• STATED TASK: Extract and list every line that contains the word "pixel".

• Collected data:

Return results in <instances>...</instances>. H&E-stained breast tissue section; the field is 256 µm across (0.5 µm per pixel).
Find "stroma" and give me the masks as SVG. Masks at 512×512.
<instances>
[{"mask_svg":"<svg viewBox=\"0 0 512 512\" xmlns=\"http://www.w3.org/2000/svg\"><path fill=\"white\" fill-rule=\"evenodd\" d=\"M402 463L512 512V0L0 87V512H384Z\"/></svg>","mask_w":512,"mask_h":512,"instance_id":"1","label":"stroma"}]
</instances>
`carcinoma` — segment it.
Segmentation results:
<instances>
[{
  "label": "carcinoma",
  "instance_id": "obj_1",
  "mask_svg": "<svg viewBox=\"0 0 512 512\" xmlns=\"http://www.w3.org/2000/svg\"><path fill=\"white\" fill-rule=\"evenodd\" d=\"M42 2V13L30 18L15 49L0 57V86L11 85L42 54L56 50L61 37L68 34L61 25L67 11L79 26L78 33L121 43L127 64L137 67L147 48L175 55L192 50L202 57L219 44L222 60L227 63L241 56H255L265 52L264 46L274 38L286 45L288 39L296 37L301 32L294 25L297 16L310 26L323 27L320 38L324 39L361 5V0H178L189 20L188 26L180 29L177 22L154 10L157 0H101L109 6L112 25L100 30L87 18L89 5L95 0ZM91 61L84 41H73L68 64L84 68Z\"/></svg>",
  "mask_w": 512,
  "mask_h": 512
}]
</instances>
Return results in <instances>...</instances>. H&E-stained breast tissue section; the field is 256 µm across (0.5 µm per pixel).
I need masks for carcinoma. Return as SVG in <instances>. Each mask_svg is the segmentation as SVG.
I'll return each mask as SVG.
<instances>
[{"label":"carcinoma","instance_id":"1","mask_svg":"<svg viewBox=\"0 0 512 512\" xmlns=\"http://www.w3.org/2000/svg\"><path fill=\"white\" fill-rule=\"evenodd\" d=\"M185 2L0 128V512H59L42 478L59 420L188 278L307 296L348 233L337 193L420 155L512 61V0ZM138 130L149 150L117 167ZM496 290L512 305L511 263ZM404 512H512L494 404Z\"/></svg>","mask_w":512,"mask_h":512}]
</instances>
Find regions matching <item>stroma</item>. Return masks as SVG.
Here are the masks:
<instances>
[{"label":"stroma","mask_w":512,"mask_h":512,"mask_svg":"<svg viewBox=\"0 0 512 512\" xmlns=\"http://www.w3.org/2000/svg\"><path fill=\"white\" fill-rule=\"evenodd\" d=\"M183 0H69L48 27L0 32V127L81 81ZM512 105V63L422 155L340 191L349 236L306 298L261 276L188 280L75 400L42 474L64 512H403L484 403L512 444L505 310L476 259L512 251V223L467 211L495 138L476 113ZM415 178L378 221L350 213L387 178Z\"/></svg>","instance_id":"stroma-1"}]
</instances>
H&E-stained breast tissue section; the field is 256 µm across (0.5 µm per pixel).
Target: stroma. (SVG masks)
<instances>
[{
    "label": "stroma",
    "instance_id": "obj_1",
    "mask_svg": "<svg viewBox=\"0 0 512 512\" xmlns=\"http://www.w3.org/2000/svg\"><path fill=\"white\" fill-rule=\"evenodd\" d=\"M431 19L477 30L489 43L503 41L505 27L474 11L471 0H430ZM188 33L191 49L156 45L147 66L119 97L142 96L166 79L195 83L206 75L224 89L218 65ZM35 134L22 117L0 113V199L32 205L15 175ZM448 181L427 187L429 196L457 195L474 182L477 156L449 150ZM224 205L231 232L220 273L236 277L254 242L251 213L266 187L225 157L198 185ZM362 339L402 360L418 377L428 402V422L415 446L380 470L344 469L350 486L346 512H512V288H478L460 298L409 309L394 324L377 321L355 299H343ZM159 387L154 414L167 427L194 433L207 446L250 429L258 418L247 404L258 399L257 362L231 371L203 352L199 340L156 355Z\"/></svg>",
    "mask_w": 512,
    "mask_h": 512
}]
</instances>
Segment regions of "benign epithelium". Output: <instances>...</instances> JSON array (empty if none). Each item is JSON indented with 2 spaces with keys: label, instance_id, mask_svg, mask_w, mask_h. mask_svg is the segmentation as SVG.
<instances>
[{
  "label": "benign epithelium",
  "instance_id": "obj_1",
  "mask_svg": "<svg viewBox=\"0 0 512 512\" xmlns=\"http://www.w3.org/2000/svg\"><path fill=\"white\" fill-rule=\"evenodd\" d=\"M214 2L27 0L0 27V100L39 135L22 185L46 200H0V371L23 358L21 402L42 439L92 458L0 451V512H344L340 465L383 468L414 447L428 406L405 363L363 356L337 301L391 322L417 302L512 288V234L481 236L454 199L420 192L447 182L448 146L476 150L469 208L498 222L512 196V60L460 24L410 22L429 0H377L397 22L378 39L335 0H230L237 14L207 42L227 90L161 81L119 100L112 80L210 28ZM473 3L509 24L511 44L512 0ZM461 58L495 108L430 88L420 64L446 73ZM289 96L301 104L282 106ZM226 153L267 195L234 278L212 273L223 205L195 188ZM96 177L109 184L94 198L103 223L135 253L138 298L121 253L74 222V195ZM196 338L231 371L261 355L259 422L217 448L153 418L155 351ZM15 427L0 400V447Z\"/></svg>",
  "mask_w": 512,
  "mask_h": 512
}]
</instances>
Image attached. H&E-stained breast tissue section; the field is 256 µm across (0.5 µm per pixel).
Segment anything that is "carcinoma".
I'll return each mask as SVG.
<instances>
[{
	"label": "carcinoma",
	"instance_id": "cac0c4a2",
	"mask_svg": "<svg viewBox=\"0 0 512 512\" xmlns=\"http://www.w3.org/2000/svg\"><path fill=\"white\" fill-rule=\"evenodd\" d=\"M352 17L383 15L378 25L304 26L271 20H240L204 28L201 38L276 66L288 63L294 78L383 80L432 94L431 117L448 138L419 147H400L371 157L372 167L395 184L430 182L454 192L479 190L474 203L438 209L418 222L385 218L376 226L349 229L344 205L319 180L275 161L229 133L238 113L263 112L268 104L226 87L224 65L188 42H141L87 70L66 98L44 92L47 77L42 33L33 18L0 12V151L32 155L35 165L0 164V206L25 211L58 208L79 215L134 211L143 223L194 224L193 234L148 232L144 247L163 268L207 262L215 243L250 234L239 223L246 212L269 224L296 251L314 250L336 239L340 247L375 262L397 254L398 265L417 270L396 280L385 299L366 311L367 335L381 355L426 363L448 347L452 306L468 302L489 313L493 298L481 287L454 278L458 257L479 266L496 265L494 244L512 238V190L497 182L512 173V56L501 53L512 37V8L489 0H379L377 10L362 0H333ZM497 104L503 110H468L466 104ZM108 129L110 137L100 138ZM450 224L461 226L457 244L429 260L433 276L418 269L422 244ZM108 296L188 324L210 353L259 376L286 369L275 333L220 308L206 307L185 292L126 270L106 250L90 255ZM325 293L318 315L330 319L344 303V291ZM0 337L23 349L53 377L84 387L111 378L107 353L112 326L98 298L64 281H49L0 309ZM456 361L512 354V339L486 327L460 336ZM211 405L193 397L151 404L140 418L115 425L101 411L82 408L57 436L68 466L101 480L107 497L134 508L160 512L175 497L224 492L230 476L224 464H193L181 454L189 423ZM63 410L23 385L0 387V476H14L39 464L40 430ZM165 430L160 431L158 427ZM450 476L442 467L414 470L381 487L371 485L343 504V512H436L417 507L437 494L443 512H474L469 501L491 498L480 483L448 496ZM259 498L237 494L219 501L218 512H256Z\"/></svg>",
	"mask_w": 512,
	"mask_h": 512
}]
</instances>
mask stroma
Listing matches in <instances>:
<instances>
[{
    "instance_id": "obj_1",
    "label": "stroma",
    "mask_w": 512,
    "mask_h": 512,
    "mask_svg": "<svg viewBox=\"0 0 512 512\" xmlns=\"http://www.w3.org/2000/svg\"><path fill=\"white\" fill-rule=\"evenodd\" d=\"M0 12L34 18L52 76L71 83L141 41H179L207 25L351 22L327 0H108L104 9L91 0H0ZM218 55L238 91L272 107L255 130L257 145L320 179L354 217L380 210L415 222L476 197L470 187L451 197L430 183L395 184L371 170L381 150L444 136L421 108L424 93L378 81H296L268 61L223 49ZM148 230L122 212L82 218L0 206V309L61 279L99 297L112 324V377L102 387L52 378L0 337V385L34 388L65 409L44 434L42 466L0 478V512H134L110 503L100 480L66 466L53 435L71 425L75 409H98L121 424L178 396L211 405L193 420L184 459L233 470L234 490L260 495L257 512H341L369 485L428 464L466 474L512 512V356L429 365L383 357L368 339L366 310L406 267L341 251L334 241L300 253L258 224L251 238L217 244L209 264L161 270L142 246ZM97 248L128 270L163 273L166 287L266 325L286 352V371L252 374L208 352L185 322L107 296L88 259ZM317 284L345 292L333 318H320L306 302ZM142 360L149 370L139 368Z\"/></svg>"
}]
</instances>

• ANSWER TO THE TASK:
Return results in <instances>...</instances>. H&E-stained breast tissue section; the field is 256 µm across (0.5 µm per pixel).
Return results in <instances>...</instances>. H&E-stained breast tissue section; the field is 256 µm across (0.5 µm per pixel).
H&E-stained breast tissue section; the field is 256 µm across (0.5 µm per pixel).
Image attached. H&E-stained breast tissue section; the field is 256 µm across (0.5 µm per pixel).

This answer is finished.